Records for the exercise Block Start

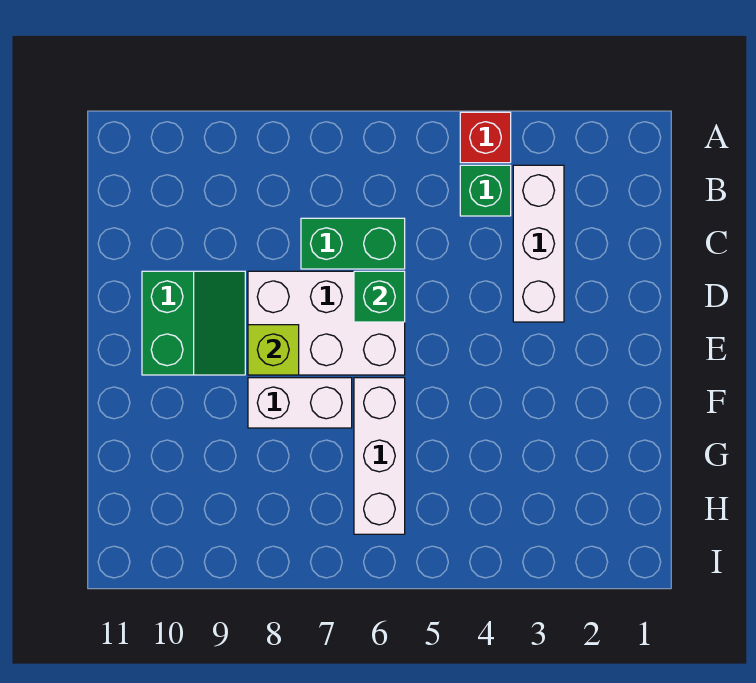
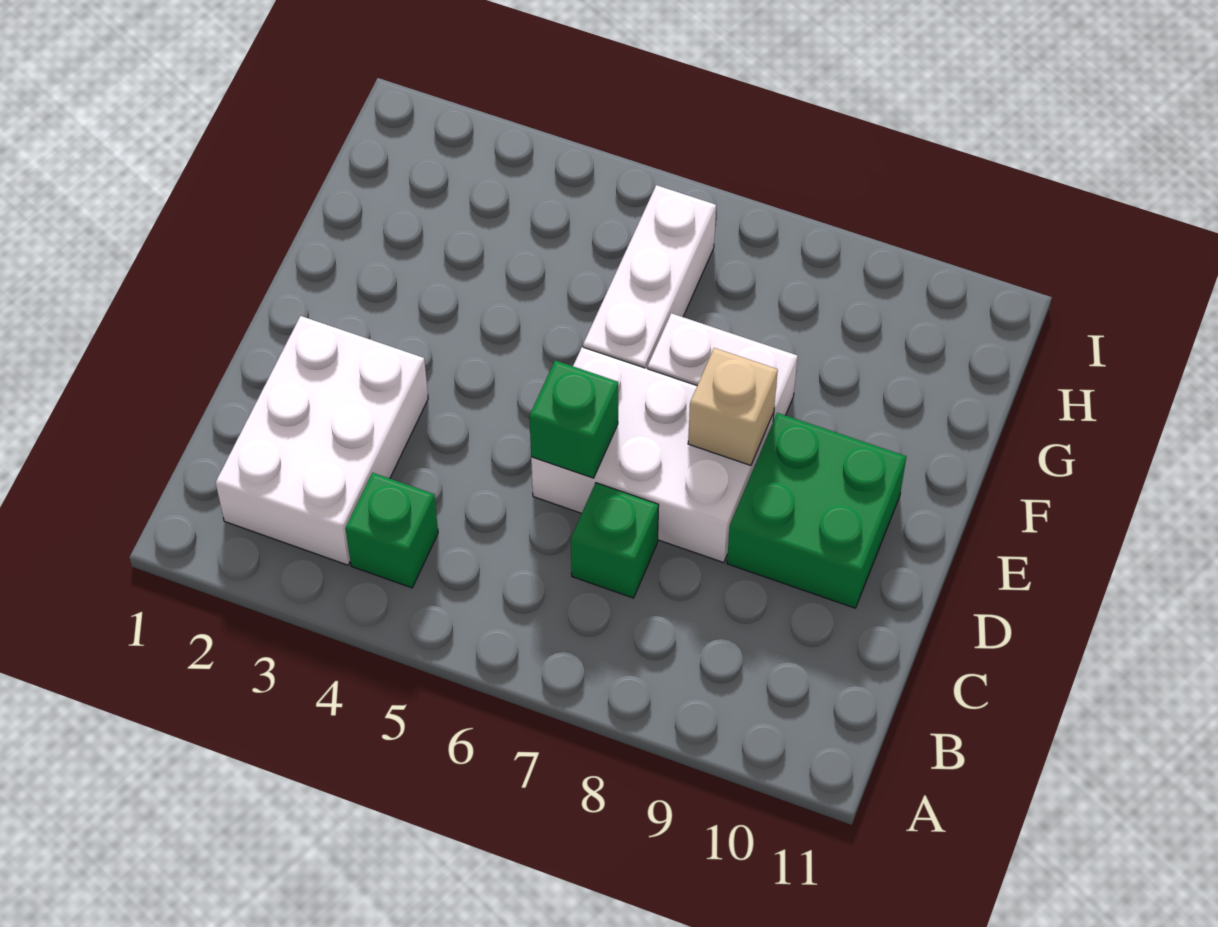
red brick A4 level 1 -> none
white brick B3:D3 level 1 -> white brick B2:D3 level 1
green brick C6:C7 level 1 -> green brick C7 level 1
green slope D9:E10 level 1 top 10 -> green brick D9:E10 level 1
lime brick E8 level 2 -> tan brick E8 level 2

Records for the exercise Block End

Reproduce the data above exactly, leaving each picture out.

red brick A4 level 1 -> none
white brick B3:D3 level 1 -> white brick B2:D3 level 1
green brick C6:C7 level 1 -> green brick C7 level 1
green slope D9:E10 level 1 top 10 -> green brick D9:E10 level 1
lime brick E8 level 2 -> tan brick E8 level 2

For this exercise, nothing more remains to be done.